* EXERCISE DESCRIPTION: The answer is to be an exact copy of the lines below running from the line with "blue dice: 2 -> 3" down to the line with "blue truck: 1 -> 3", both ends included, and nothing more.

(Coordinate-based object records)
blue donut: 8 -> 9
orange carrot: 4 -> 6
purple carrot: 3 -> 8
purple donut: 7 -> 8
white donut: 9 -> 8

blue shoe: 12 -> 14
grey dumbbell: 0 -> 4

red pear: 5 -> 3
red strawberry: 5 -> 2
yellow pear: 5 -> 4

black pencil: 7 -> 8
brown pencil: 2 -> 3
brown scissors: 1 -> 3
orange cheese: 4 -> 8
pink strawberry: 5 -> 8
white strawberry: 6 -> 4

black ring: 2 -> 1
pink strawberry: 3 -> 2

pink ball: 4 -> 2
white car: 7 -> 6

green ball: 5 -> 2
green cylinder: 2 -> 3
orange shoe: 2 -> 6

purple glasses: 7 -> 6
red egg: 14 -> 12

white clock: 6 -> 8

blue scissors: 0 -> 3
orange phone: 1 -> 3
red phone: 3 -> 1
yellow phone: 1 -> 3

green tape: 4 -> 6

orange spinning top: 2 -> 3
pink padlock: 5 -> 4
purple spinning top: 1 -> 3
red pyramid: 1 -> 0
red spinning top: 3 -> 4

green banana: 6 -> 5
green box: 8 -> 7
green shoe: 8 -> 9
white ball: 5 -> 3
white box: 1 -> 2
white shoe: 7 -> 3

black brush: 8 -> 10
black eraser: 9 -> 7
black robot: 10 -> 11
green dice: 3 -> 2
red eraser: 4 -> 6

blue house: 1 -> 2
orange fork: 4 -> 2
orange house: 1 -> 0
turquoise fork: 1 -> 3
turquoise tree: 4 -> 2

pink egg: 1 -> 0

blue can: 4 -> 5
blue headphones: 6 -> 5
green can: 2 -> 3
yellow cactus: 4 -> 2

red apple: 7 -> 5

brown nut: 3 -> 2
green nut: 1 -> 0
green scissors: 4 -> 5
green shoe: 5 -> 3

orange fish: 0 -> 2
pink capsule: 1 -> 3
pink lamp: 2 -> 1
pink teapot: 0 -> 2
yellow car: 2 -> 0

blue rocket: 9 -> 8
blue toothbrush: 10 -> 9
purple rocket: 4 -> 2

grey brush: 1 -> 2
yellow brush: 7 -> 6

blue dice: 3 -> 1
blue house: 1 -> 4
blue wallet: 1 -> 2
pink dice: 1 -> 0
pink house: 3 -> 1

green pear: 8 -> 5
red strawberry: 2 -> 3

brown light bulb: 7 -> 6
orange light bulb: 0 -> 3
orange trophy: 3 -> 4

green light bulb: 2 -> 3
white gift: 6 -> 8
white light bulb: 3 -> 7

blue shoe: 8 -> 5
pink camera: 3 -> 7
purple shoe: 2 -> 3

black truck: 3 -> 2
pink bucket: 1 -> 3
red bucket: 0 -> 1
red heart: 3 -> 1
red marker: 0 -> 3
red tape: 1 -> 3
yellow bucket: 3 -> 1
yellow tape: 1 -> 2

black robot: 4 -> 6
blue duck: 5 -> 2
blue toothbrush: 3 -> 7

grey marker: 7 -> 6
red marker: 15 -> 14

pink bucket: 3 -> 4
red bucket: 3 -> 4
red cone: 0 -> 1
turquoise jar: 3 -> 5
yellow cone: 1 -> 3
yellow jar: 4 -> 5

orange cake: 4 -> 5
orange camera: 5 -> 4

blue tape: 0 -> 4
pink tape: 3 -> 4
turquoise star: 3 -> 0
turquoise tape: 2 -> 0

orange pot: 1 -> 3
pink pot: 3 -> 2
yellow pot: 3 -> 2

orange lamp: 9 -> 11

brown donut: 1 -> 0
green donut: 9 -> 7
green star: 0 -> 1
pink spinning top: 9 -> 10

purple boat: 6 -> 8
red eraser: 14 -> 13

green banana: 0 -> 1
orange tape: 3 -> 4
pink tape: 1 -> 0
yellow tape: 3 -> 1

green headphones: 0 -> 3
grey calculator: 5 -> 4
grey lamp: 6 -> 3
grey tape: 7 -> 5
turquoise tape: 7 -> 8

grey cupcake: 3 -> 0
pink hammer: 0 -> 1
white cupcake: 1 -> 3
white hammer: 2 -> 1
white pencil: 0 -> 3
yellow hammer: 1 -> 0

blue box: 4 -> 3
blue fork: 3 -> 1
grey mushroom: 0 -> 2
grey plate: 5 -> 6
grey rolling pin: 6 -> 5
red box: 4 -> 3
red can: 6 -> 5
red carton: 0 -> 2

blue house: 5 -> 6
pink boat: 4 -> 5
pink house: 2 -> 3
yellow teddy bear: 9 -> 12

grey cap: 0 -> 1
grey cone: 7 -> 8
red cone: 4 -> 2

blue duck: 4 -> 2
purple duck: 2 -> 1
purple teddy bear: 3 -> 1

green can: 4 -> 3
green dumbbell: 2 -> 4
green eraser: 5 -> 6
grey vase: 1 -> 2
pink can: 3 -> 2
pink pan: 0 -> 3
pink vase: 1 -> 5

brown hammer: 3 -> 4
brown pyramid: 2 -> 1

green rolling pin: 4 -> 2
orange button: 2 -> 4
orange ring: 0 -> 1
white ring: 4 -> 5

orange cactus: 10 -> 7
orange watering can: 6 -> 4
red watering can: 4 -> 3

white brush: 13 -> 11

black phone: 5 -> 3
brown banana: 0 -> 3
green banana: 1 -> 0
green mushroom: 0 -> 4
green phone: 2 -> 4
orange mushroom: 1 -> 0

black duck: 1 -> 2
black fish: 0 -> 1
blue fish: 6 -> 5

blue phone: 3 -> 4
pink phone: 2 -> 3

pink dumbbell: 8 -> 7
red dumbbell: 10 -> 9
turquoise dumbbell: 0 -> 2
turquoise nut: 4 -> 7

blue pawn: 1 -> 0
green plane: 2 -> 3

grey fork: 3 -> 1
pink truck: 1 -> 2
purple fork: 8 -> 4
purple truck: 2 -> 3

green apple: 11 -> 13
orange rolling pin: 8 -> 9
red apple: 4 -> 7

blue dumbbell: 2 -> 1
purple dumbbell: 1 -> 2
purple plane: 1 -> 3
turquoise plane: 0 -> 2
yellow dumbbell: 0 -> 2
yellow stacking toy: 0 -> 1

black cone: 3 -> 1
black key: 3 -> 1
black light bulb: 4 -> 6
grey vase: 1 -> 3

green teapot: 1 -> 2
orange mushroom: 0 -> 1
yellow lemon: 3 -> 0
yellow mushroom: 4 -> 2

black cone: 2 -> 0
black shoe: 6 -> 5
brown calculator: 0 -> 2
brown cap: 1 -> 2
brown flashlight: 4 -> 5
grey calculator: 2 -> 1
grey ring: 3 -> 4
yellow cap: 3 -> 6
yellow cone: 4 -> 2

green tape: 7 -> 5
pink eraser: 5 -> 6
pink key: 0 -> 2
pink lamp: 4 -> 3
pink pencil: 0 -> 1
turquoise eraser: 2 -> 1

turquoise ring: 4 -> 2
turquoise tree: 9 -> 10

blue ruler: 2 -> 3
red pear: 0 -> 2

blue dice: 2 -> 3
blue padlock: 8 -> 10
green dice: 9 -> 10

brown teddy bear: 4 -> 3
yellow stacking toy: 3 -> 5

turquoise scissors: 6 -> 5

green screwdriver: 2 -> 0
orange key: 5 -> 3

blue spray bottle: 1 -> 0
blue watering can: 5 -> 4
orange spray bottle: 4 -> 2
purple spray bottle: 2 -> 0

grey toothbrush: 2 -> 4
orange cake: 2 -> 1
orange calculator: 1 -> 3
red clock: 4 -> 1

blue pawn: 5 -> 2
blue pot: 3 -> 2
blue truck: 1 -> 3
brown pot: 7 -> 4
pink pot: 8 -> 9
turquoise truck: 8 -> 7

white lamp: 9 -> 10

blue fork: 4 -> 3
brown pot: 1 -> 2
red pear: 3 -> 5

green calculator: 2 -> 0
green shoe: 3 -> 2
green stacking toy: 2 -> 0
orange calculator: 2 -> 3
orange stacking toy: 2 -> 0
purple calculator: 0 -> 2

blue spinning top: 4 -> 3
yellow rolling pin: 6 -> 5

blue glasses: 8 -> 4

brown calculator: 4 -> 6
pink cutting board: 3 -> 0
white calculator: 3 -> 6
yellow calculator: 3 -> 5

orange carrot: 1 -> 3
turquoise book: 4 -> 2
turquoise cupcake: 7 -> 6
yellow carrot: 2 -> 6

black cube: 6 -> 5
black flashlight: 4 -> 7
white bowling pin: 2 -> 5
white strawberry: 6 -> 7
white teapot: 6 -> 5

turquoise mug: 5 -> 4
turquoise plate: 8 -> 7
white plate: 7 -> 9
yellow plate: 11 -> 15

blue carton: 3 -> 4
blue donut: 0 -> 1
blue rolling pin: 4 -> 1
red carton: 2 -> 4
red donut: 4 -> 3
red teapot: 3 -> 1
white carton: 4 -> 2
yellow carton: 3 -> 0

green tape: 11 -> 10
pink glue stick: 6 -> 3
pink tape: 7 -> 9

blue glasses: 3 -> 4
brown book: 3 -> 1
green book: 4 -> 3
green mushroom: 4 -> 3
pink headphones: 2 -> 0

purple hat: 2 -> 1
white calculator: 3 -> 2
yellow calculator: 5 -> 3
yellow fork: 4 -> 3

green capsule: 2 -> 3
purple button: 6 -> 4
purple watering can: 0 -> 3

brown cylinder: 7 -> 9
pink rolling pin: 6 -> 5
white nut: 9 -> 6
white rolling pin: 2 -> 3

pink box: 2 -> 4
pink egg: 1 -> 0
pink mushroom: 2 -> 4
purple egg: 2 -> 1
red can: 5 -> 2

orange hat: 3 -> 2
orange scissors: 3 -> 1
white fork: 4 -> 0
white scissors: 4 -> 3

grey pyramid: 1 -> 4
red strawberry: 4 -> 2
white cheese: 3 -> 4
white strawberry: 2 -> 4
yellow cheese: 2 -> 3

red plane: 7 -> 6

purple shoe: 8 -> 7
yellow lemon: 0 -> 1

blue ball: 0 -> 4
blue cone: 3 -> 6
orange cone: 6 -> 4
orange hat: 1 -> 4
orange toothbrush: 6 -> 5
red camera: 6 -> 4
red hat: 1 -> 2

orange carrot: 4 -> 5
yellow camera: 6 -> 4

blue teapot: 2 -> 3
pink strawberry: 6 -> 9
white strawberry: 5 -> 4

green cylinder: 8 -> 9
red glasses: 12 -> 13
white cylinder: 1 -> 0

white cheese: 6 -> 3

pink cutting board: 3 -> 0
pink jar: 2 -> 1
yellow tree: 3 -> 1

* RESPONSE TO THE TASK:
blue dice: 2 -> 3
blue padlock: 8 -> 10
green dice: 9 -> 10

brown teddy bear: 4 -> 3
yellow stacking toy: 3 -> 5

turquoise scissors: 6 -> 5

green screwdriver: 2 -> 0
orange key: 5 -> 3

blue spray bottle: 1 -> 0
blue watering can: 5 -> 4
orange spray bottle: 4 -> 2
purple spray bottle: 2 -> 0

grey toothbrush: 2 -> 4
orange cake: 2 -> 1
orange calculator: 1 -> 3
red clock: 4 -> 1

blue pawn: 5 -> 2
blue pot: 3 -> 2
blue truck: 1 -> 3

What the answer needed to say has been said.